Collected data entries

____

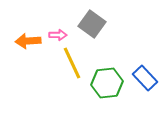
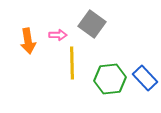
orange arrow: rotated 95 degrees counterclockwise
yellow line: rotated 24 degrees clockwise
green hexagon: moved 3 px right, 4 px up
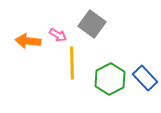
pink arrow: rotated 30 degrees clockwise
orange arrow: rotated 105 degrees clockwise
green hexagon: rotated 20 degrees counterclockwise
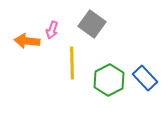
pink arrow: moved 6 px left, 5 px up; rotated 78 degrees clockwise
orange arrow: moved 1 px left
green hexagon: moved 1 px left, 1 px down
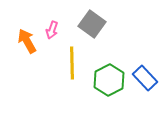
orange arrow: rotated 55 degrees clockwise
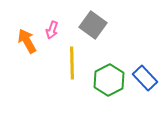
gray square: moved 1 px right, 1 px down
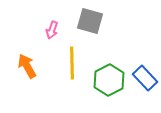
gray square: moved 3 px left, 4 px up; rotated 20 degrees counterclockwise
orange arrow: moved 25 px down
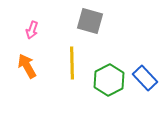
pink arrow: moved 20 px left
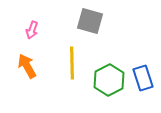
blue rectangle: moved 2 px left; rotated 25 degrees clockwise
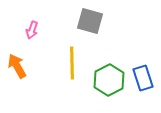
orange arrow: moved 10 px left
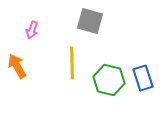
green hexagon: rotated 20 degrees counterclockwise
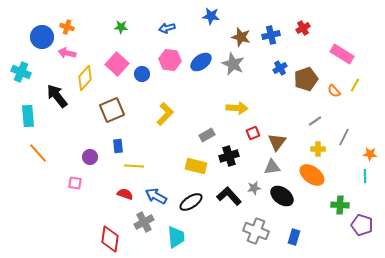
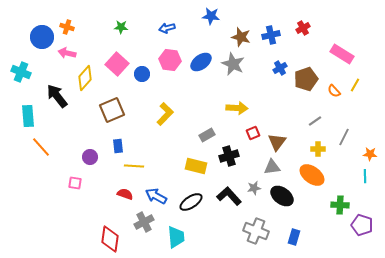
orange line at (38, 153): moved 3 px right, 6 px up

____

Write out every line of the items above word for word, leaving out the picture lines.

### Exercise response:
orange arrow: rotated 95 degrees counterclockwise
yellow line: rotated 24 degrees clockwise
green hexagon: moved 3 px right, 4 px up
pink arrow: rotated 30 degrees clockwise
orange arrow: rotated 105 degrees clockwise
green hexagon: rotated 20 degrees counterclockwise
pink arrow: moved 6 px left, 5 px up; rotated 78 degrees clockwise
orange arrow: moved 1 px left
green hexagon: moved 1 px left, 1 px down
orange arrow: rotated 55 degrees clockwise
gray square: moved 1 px right, 1 px down
gray square: moved 3 px left, 4 px up; rotated 20 degrees counterclockwise
orange arrow: moved 25 px down
pink arrow: moved 20 px left
blue rectangle: moved 2 px left; rotated 25 degrees clockwise
orange arrow: moved 10 px left
green hexagon: rotated 20 degrees counterclockwise
orange line at (38, 153): moved 3 px right, 6 px up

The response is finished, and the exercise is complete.